◆ **What the task asks**
The line with "(722, 294) = (213, 361): blue", the line with "(217, 292) = (163, 173): yellow", and all lines between them in the material below: return these exactly, and no others.

======== Data section

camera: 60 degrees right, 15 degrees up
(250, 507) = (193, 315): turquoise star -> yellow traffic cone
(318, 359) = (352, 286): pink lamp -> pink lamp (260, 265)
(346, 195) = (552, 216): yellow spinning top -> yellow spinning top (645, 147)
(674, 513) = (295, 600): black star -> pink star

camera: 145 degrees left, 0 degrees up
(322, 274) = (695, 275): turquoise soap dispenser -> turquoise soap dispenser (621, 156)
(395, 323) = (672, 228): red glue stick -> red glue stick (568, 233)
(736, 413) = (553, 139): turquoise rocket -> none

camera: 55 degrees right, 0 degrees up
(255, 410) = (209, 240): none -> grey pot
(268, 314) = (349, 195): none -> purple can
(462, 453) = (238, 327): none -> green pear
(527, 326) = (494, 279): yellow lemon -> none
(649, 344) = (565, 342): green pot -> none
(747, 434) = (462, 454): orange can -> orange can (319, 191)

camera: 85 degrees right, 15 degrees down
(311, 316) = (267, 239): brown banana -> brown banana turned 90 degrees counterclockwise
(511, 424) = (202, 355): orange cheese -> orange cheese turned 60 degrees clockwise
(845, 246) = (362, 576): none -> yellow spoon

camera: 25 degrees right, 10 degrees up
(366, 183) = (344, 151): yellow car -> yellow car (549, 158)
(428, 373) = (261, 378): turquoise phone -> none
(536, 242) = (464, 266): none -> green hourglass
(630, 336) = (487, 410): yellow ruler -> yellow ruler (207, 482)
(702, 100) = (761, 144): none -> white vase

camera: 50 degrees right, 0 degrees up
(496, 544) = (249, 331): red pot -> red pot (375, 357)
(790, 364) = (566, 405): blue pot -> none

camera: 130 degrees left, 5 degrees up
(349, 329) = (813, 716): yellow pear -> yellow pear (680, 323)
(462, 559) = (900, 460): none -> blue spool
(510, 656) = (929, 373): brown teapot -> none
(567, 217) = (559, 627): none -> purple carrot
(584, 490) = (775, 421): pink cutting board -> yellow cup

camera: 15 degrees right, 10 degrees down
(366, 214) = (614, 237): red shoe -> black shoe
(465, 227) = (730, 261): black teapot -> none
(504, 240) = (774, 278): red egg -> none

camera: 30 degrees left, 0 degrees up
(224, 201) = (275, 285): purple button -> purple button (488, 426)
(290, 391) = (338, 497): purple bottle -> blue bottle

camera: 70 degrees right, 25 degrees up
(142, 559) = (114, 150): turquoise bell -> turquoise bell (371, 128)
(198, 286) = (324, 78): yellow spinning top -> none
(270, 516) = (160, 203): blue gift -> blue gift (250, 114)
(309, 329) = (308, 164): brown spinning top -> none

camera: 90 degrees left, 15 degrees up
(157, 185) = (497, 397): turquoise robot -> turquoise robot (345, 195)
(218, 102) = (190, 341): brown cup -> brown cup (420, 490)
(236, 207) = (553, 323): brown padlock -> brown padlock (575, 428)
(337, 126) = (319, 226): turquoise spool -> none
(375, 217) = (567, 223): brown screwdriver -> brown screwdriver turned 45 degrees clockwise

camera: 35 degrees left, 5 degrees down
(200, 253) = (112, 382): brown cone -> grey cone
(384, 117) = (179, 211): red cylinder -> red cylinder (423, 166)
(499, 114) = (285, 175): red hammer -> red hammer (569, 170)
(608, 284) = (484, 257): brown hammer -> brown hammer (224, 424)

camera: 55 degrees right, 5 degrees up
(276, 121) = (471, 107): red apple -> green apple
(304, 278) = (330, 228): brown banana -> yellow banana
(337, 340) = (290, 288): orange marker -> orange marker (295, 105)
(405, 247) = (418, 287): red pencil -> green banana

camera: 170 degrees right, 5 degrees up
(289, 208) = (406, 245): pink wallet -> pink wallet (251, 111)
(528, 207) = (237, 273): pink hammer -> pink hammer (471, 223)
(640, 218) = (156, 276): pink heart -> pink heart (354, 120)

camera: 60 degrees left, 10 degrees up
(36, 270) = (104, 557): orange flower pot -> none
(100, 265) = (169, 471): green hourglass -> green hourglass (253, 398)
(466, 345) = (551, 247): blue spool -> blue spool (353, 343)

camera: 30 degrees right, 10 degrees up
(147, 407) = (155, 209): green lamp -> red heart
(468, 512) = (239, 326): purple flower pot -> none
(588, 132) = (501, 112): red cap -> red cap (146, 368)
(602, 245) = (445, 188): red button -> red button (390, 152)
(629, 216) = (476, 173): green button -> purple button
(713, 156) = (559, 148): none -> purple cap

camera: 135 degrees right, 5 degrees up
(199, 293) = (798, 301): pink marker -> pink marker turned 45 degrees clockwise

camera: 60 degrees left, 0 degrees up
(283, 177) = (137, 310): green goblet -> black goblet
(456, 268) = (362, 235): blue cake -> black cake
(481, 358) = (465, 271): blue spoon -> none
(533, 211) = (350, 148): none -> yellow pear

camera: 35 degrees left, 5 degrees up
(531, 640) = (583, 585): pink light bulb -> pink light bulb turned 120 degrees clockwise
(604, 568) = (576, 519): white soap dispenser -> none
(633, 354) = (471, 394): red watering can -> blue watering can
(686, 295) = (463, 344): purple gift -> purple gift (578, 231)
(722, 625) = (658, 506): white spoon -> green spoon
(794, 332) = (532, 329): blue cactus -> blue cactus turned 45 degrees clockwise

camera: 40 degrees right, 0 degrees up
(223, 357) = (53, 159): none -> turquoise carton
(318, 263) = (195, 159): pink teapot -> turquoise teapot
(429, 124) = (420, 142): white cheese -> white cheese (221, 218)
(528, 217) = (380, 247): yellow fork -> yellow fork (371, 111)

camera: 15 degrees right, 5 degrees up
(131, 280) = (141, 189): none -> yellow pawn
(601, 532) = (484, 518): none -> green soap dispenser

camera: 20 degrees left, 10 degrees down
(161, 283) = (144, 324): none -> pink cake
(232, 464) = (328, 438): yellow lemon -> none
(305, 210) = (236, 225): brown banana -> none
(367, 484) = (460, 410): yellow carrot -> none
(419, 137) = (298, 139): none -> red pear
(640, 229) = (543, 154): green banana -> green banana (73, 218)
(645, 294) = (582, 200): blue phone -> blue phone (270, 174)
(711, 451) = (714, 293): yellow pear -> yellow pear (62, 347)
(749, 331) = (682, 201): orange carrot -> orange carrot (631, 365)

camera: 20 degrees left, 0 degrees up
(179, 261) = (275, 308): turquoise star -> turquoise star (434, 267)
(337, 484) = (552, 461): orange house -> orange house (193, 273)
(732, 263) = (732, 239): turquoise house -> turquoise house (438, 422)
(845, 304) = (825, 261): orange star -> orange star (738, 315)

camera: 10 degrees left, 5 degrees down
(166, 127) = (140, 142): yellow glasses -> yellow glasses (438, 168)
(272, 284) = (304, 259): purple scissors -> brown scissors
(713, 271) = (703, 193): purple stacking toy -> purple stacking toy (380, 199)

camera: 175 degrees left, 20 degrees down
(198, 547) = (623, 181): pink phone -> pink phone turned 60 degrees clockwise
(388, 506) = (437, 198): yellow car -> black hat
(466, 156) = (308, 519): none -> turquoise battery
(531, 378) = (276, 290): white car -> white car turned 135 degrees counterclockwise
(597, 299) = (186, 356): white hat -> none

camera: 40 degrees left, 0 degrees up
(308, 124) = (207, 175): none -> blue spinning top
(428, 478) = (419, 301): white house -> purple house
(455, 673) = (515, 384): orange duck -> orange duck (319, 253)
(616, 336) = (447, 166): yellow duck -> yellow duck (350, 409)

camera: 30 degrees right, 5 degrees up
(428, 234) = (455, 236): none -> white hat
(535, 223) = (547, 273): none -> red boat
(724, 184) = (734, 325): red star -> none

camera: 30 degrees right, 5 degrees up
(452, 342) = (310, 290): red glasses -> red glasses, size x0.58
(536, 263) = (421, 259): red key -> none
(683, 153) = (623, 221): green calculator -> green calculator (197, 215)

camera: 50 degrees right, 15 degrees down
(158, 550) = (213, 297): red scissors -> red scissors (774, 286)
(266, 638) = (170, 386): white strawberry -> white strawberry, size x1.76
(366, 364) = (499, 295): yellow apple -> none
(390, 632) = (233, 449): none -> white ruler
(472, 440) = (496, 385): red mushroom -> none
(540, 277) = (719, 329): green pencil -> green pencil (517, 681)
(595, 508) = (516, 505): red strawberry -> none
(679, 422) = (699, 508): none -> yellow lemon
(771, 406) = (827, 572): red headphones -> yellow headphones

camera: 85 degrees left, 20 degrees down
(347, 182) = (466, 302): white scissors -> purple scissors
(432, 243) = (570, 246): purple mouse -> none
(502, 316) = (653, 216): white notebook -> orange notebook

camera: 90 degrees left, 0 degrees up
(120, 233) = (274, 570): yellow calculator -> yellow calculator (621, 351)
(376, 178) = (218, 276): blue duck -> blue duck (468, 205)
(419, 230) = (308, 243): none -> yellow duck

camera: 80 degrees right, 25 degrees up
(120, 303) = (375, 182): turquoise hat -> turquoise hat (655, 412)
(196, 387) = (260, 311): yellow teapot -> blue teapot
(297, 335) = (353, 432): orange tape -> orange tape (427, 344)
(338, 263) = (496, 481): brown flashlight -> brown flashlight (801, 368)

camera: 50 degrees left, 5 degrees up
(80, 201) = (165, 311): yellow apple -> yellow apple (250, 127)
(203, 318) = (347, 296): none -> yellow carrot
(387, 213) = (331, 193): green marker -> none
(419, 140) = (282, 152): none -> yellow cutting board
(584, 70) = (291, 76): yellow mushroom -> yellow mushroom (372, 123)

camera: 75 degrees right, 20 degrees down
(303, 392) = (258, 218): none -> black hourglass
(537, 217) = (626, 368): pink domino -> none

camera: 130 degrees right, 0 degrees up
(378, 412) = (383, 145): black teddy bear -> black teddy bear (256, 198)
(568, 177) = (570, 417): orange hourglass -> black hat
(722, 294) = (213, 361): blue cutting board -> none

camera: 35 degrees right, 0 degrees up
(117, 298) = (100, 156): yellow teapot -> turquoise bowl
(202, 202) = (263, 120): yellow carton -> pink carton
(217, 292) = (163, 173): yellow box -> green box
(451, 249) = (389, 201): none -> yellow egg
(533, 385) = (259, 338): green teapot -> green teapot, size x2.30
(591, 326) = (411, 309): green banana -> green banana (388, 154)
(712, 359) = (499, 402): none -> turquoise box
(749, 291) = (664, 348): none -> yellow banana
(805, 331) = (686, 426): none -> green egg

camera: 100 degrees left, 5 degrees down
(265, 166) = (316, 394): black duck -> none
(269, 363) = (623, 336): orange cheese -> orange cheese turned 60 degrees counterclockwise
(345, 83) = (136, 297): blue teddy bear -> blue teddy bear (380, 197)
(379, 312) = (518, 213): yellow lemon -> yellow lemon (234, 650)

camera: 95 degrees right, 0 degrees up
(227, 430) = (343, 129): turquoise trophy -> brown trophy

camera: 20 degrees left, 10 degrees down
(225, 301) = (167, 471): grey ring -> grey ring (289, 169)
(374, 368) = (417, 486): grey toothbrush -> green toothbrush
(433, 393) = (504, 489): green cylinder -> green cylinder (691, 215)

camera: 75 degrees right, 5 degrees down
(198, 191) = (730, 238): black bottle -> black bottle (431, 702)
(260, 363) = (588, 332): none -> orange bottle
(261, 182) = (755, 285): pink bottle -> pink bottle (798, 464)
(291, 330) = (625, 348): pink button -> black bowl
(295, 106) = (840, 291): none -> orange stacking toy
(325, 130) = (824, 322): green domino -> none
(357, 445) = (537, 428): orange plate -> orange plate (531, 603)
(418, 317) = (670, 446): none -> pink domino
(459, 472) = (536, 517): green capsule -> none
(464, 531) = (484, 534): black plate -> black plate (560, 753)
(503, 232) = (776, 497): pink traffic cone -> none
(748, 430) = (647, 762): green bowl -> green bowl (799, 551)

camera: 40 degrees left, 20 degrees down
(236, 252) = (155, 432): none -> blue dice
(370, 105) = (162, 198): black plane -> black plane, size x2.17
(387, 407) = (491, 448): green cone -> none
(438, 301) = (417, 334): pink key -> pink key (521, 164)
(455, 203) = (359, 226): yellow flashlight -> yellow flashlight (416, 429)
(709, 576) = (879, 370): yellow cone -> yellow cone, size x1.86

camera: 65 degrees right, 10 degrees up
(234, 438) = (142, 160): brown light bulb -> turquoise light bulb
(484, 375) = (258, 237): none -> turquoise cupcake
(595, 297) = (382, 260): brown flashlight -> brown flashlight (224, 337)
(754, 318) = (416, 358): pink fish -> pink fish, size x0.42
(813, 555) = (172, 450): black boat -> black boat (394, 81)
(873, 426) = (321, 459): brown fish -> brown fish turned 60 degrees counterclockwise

================

◆ **Reply to the exercise**
(722, 294) = (213, 361): blue cutting board -> none

camera: 35 degrees right, 0 degrees up
(117, 298) = (100, 156): yellow teapot -> turquoise bowl
(202, 202) = (263, 120): yellow carton -> pink carton
(217, 292) = (163, 173): yellow box -> green box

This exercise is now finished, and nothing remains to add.